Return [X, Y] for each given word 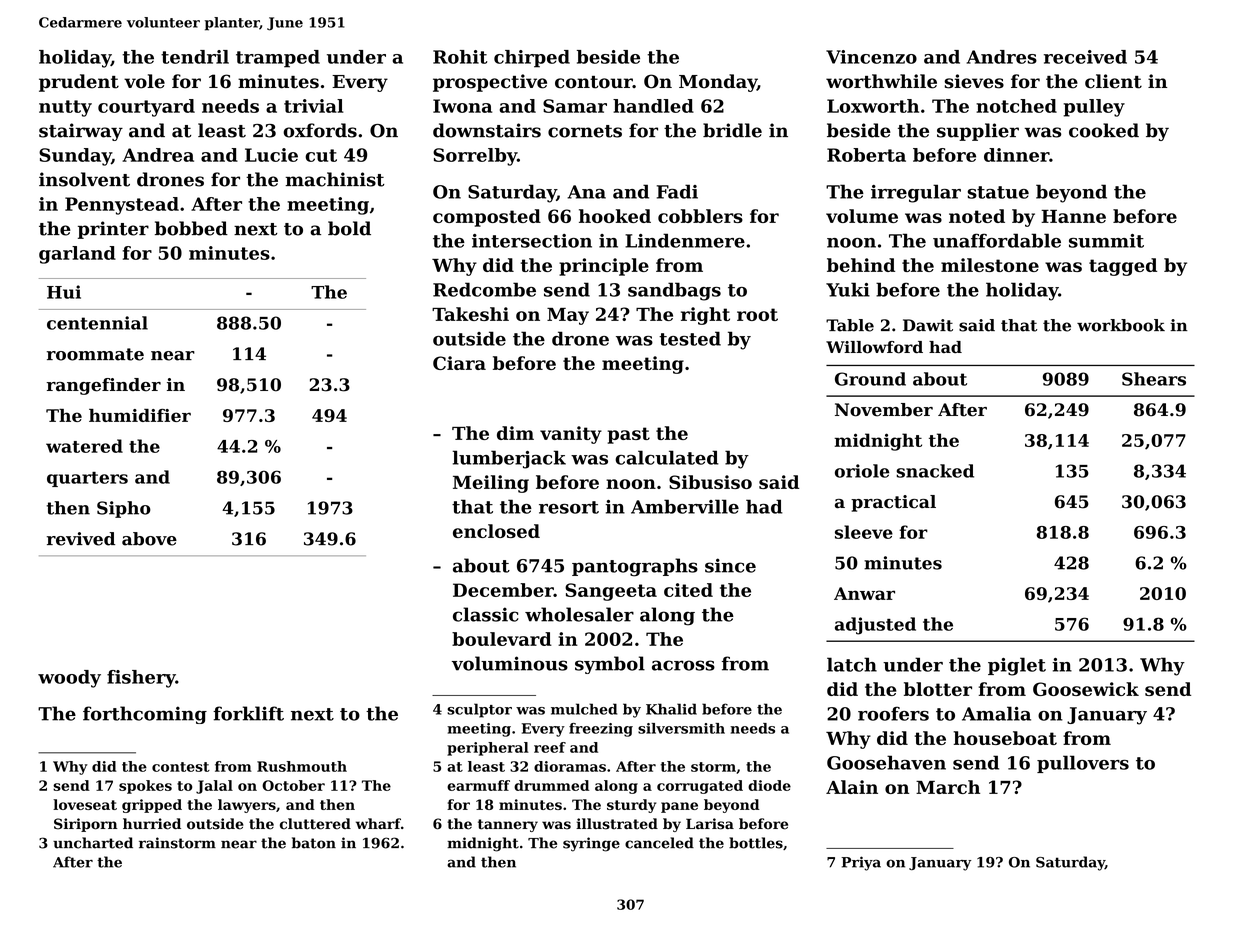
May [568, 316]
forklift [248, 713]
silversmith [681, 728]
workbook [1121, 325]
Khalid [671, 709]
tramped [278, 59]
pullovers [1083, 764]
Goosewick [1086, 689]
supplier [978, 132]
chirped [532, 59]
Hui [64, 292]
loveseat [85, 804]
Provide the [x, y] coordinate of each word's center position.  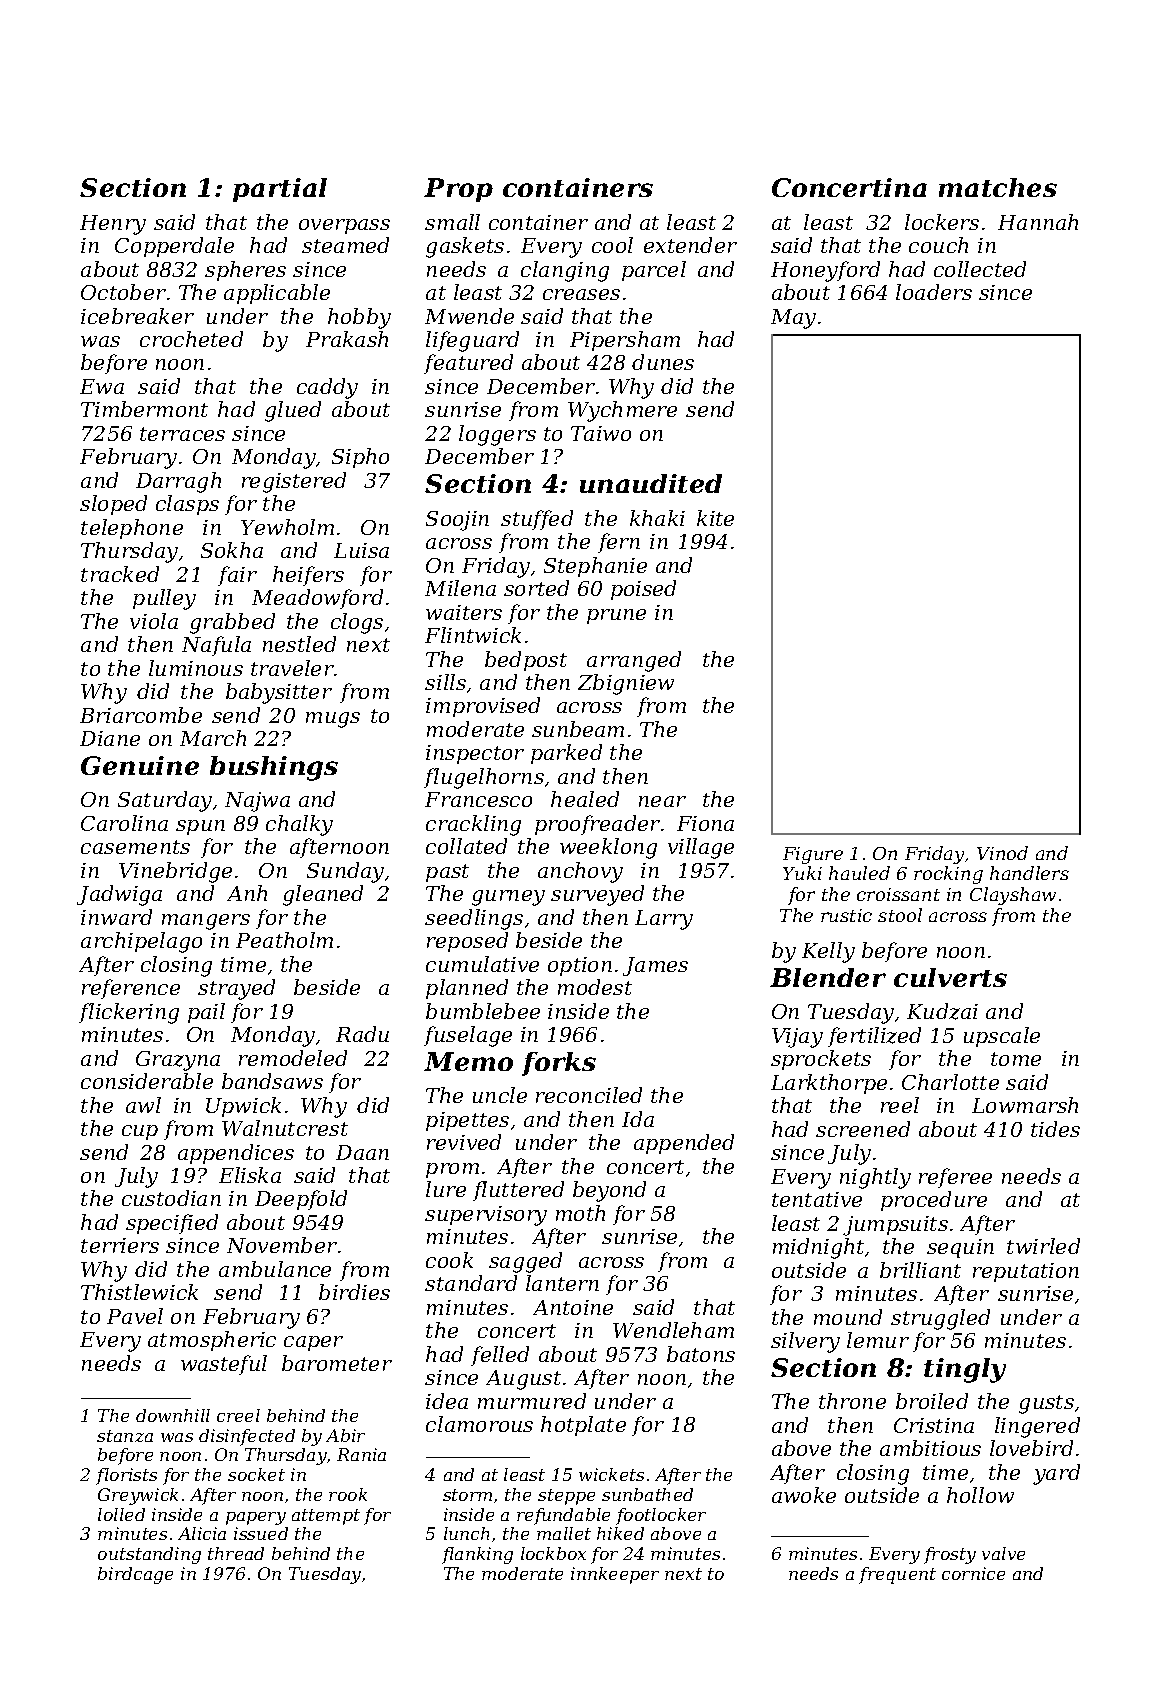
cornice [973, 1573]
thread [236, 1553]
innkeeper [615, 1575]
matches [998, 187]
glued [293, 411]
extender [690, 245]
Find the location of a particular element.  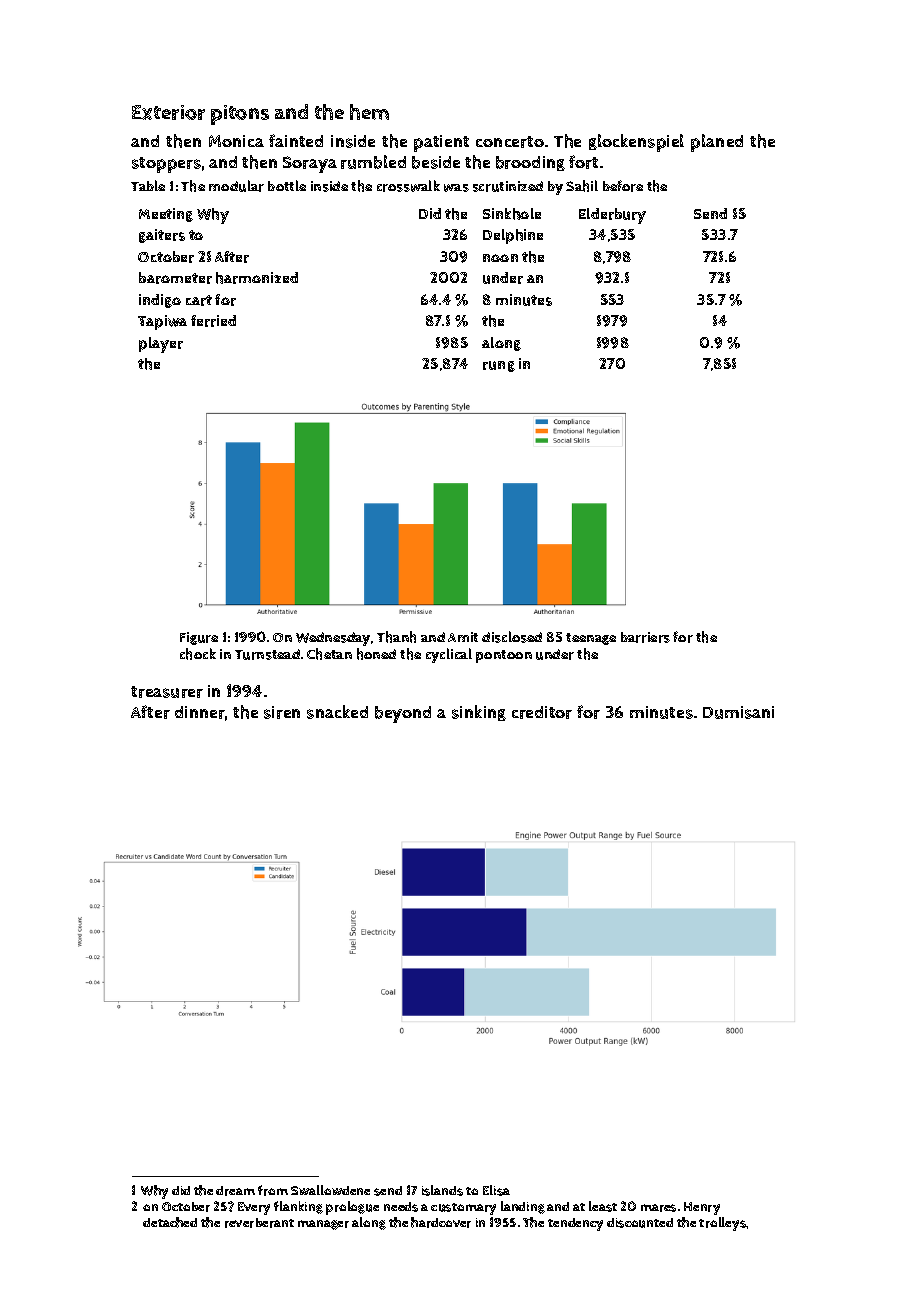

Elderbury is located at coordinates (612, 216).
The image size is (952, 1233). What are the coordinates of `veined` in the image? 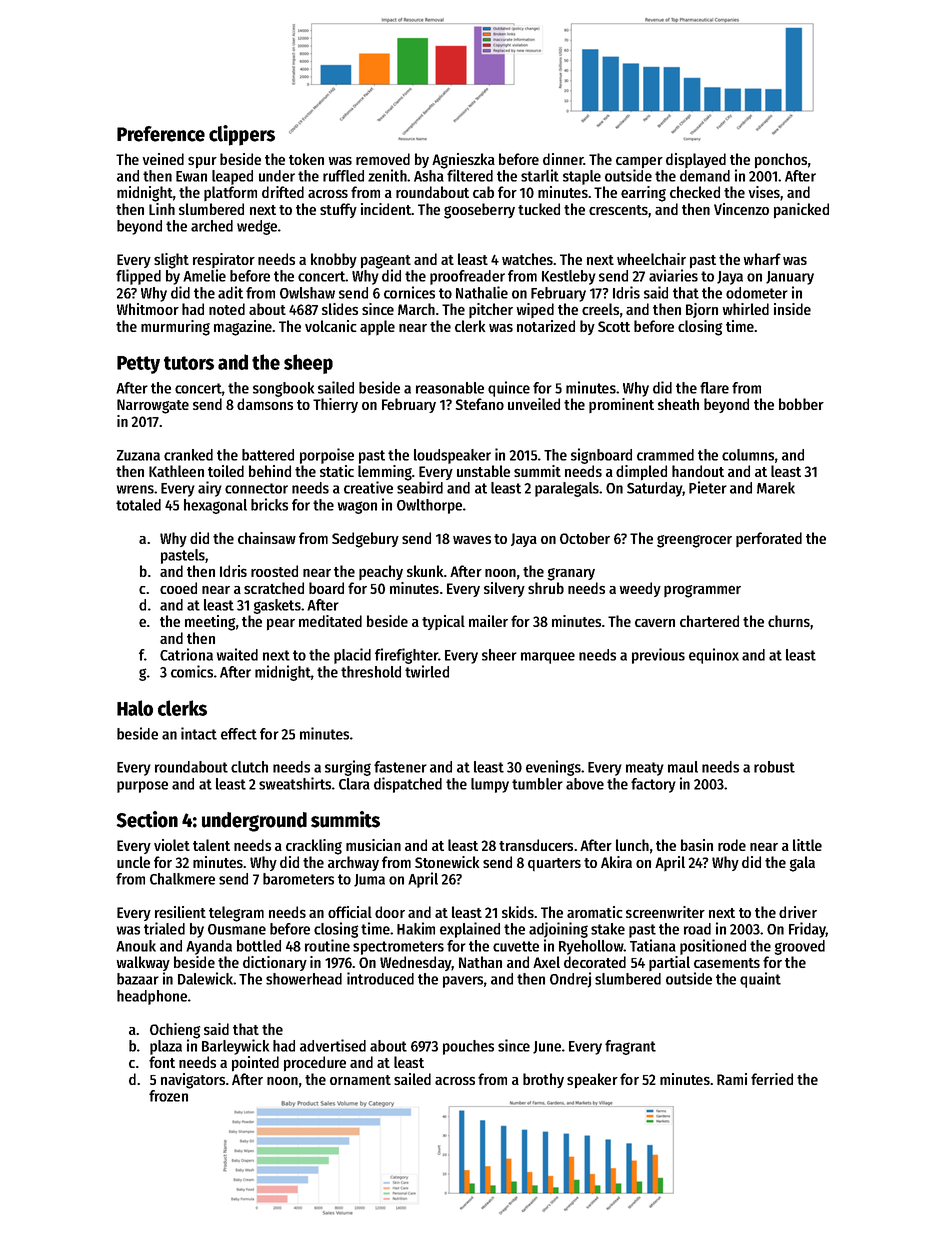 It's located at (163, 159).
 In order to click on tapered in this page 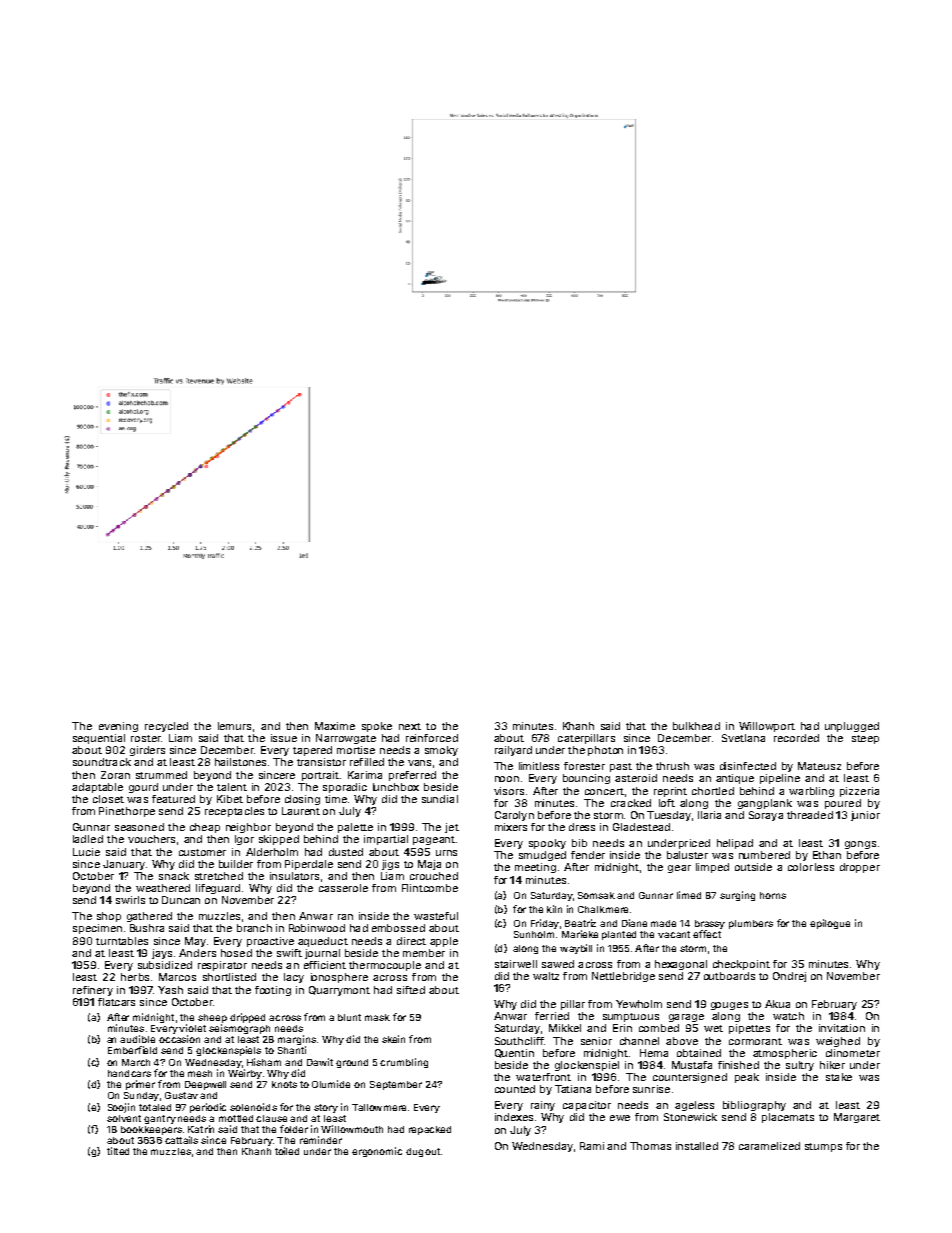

DETAILS ZUR AUFGABE:
Überführe bitte die Zeilen von der Zeile mit „Khalid [671, 709]“ bis einschließlich der Zeile mit „Elderbury is located“ in eine JSON-Liste von Strings, mit einem String pro Zeile und ohne Leerzeilen. Lass die Bilder in der Antwort weg.

GELÖSTE AUFGABE:
[
  "Khalid [671, 709]",
  "tramped [278, 59]",
  "pullovers [1083, 764]",
  "Goosewick [1086, 689]",
  "supplier [978, 132]",
  "chirped [532, 59]",
  "Hui [64, 292]",
  "loveseat [85, 804]",
  "Provide the [x, y] coordinate of each word's center position.  ",
  "cornice [973, 1573]",
  "thread [236, 1553]",
  "innkeeper [615, 1575]",
  "matches [998, 187]",
  "glued [293, 411]",
  "extender [690, 245]",
  "Find the location of a particular element.  ",
  "Elderbury is located at coordinates (612, 216)."
]